** Opening WORKING DATA block **

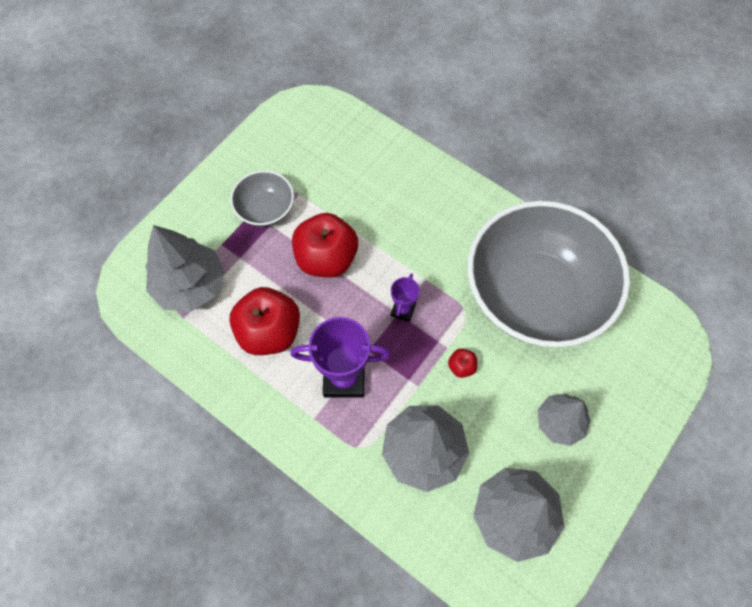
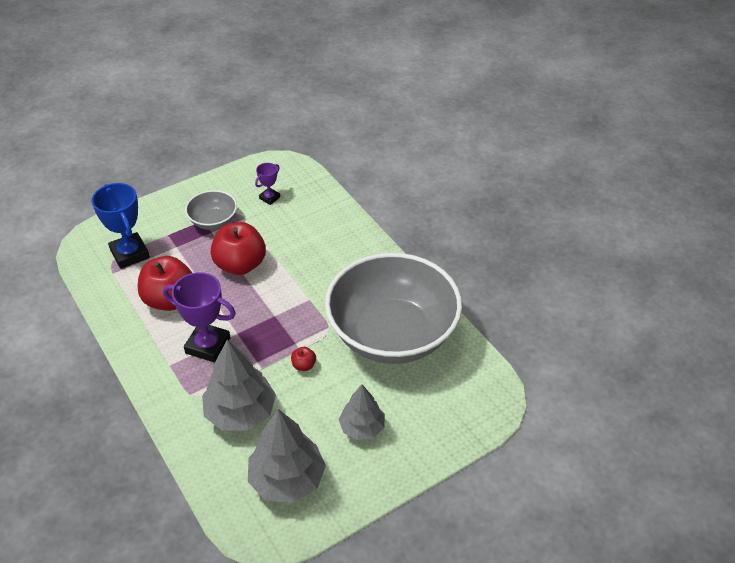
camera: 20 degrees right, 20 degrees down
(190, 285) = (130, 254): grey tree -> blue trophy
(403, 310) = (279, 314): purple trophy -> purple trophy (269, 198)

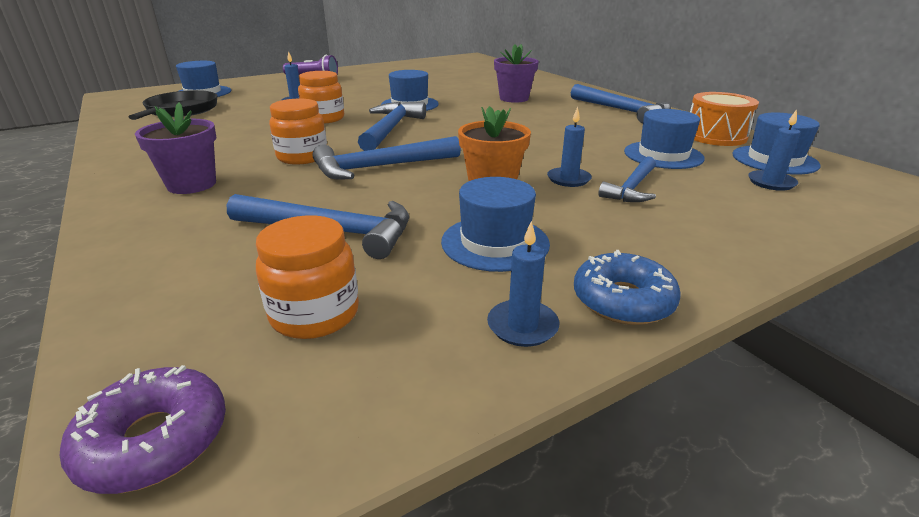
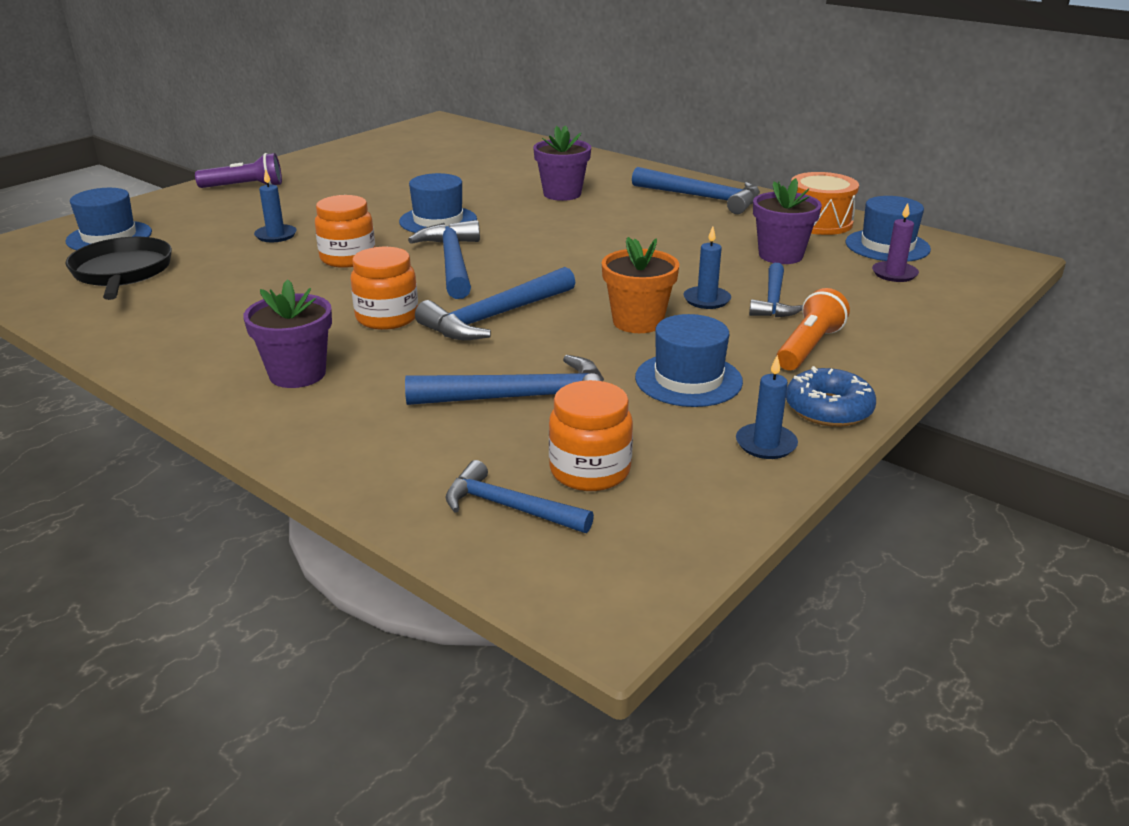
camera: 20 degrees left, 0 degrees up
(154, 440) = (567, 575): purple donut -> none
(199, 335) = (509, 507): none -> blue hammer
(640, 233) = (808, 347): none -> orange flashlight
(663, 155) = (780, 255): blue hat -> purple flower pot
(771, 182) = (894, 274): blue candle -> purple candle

** Closing WORKING DATA block **

Work out how many lines of the data include the word "trophy", and write that number alone.

2